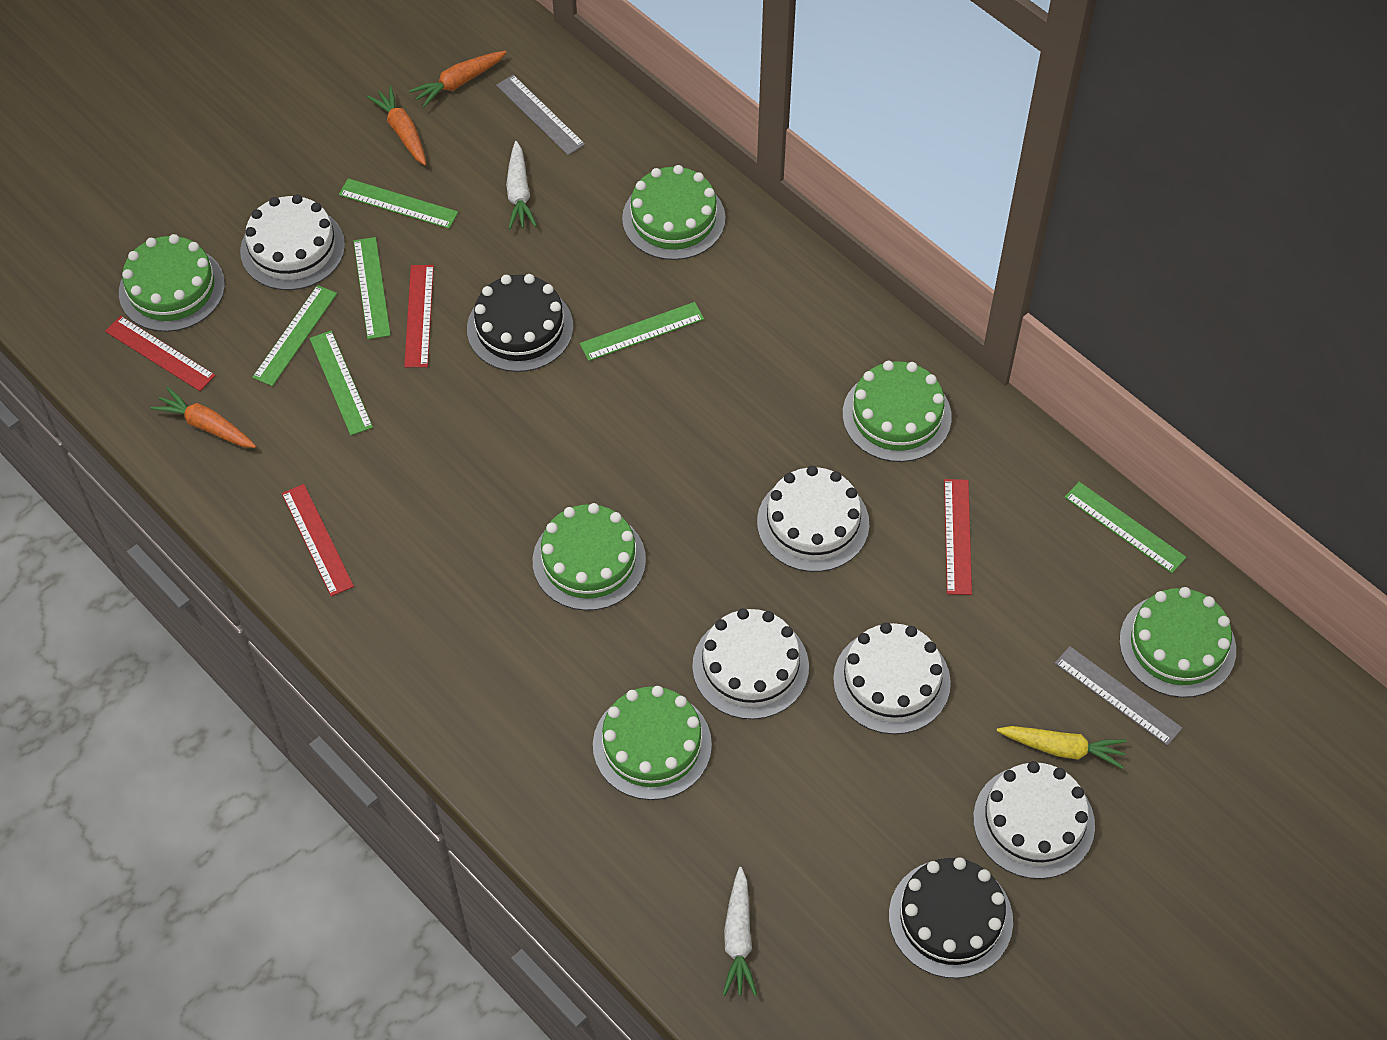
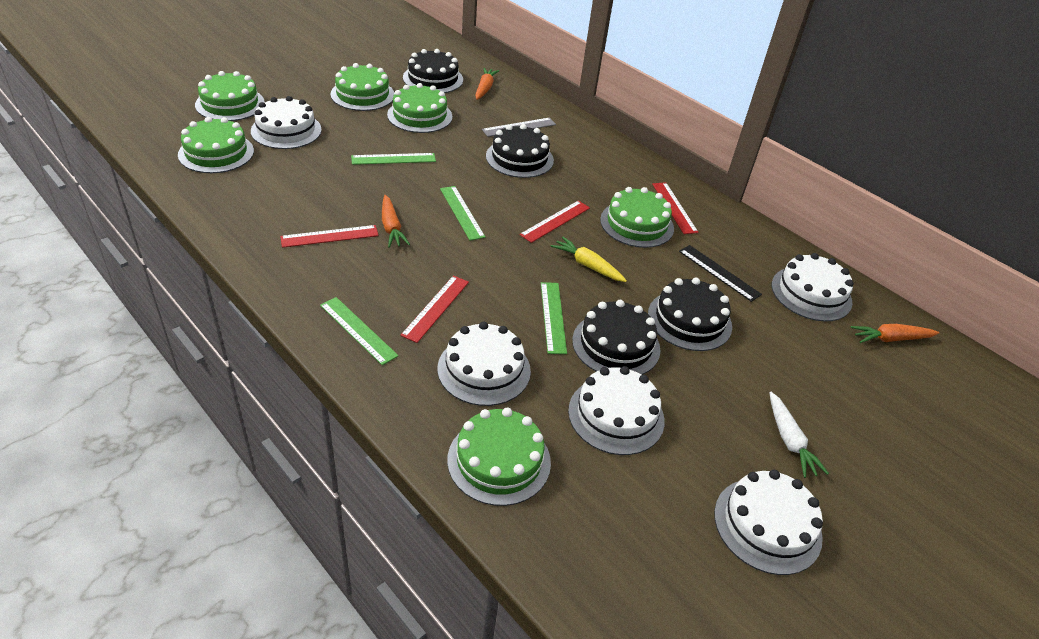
black cake: 2 -> 4
black ruler: 0 -> 1
green ruler: 6 -> 4
grey ruler: 2 -> 1
white carrot: 2 -> 1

▶ _Task statement_:
In the listing above, how many of the lines contain the string "ruler"? Respond with the number alone.

▶ _Written answer_:
3